→ **Directions for this task**:
Among the entries below, which lines run from the line with "blue plate D9:D11" through the line with "none -> white brick F2 level 1"? Retype those, both ends included, exactly and without pictures.
------------------------
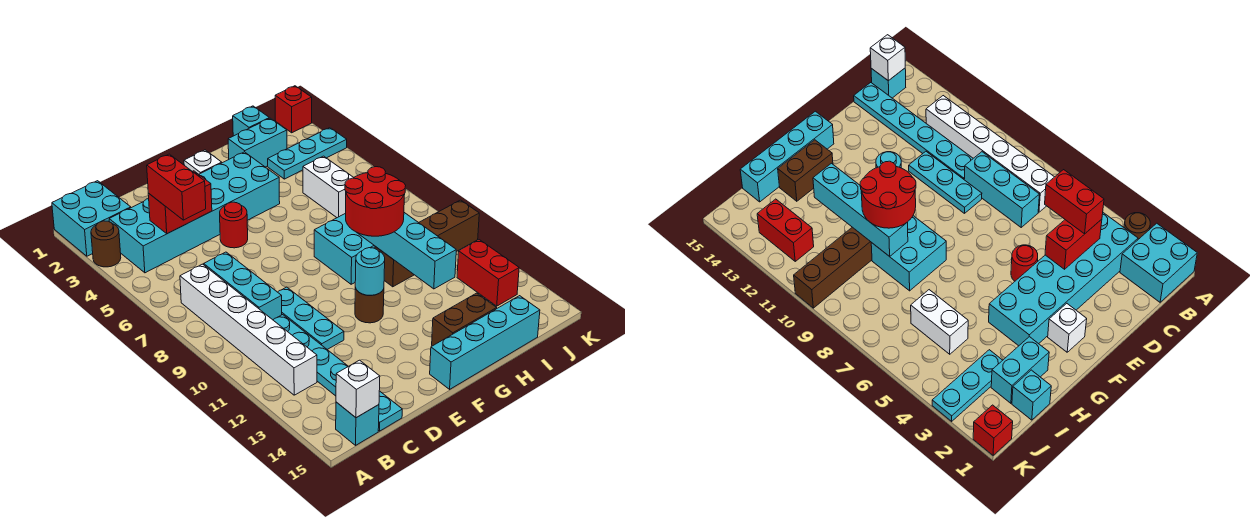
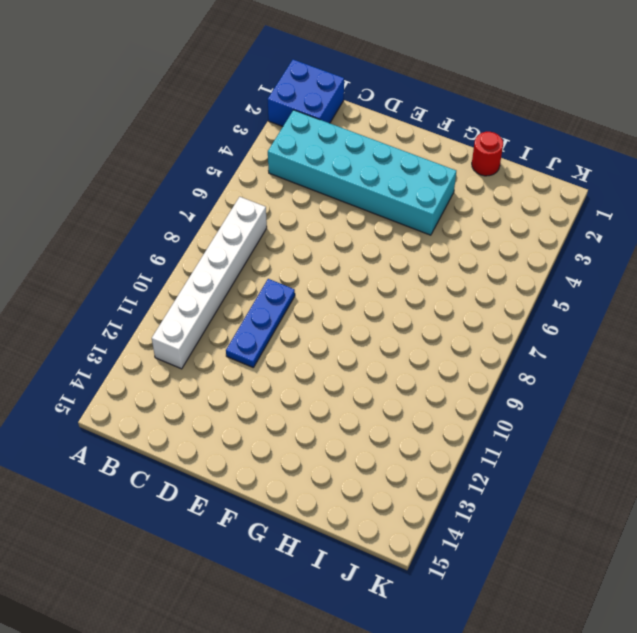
blue brick A1:B2 level 1 -> cyan brick A1:B2 level 1
blue plate D9:D11 level 1 -> cyan plate D9:D11 level 1
red round brick H1 level 1 -> red round brick E5 level 1
none -> brown round brick A3 level 1
none -> cyan brick B15 level 1
none -> cyan brick C7:C9 level 1

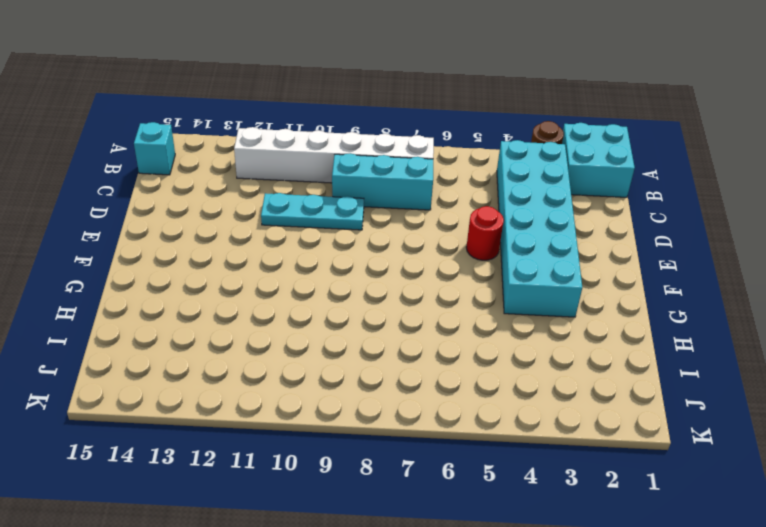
none -> cyan plate C10:C15 level 1
none -> white brick F2 level 1
none -> brown round brick F11 level 1

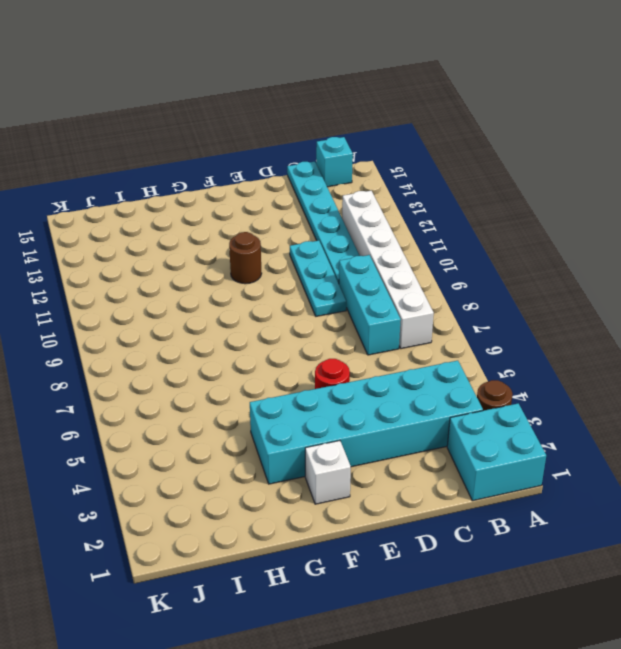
none -> cyan brick F15:I15 level 1
none -> cyan brick G8:H9 level 1
none -> brown brick G14:H14 level 1

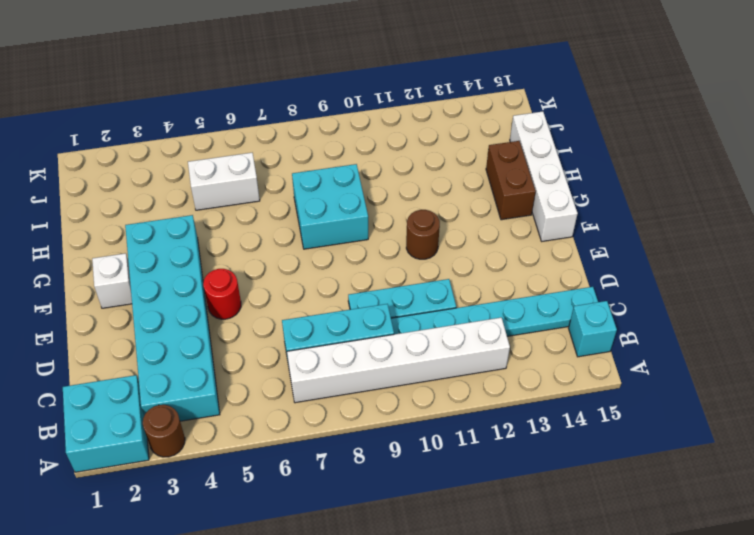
white brick F15:I15 level 1 -> cyan brick F15:I15 level 1
none -> cyan brick H2:I2 level 1
none -> brown brick H10:K10 level 1
none -> cyan brick I1 level 1

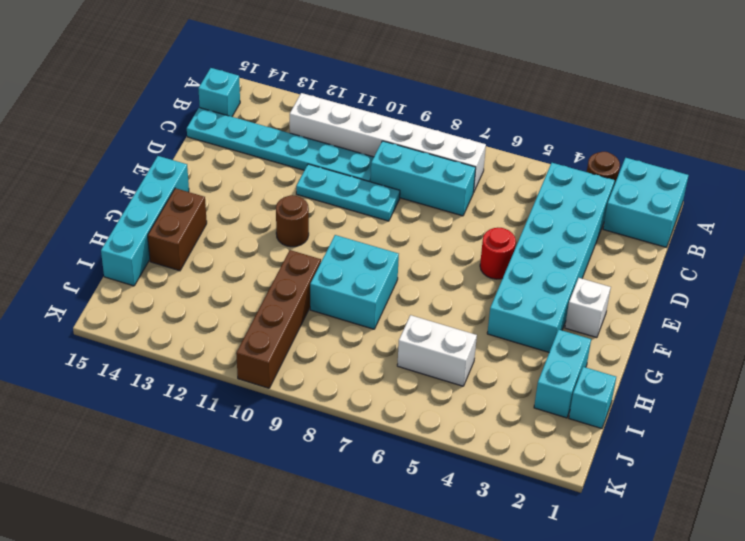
none -> cyan plate I3:K3 level 1
none -> red brick J12:J13 level 1
none -> red brick K1 level 1

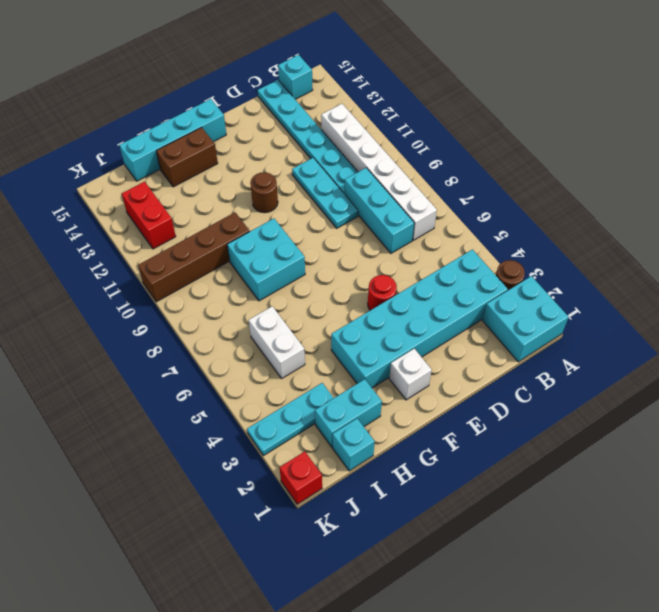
none -> white brick B15 level 2
none -> red brick C4:D4 level 2
none -> cyan round brick F11 level 2

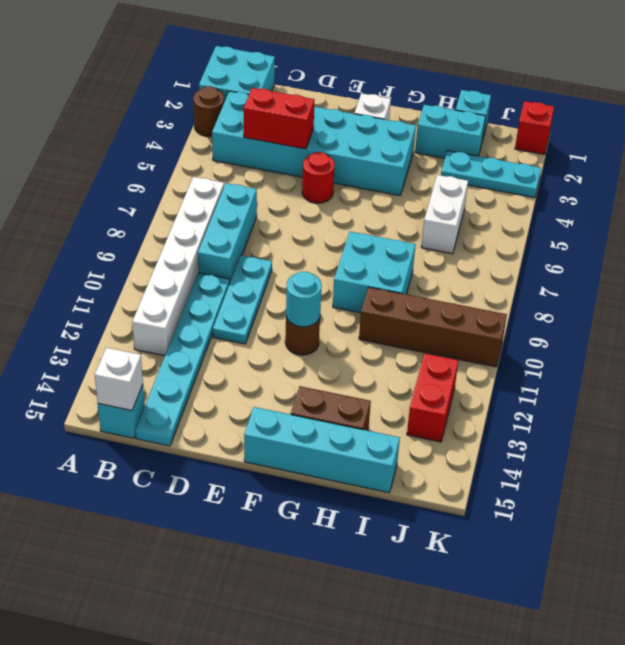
none -> cyan brick H9:H12 level 2
none -> red brick C4:C5 level 3
none -> red round brick G9:H10 level 3

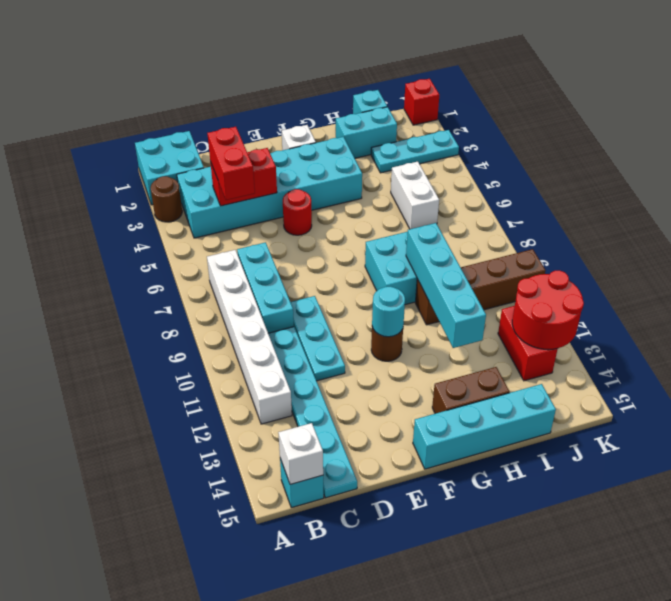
red round brick J12:K13 level 2 -> red round brick G9:H10 level 3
------------------------
→ **Answer space**:
blue plate D9:D11 level 1 -> cyan plate D9:D11 level 1
red round brick H1 level 1 -> red round brick E5 level 1
none -> brown round brick A3 level 1
none -> cyan brick B15 level 1
none -> cyan brick C7:C9 level 1

none -> cyan plate C10:C15 level 1
none -> white brick F2 level 1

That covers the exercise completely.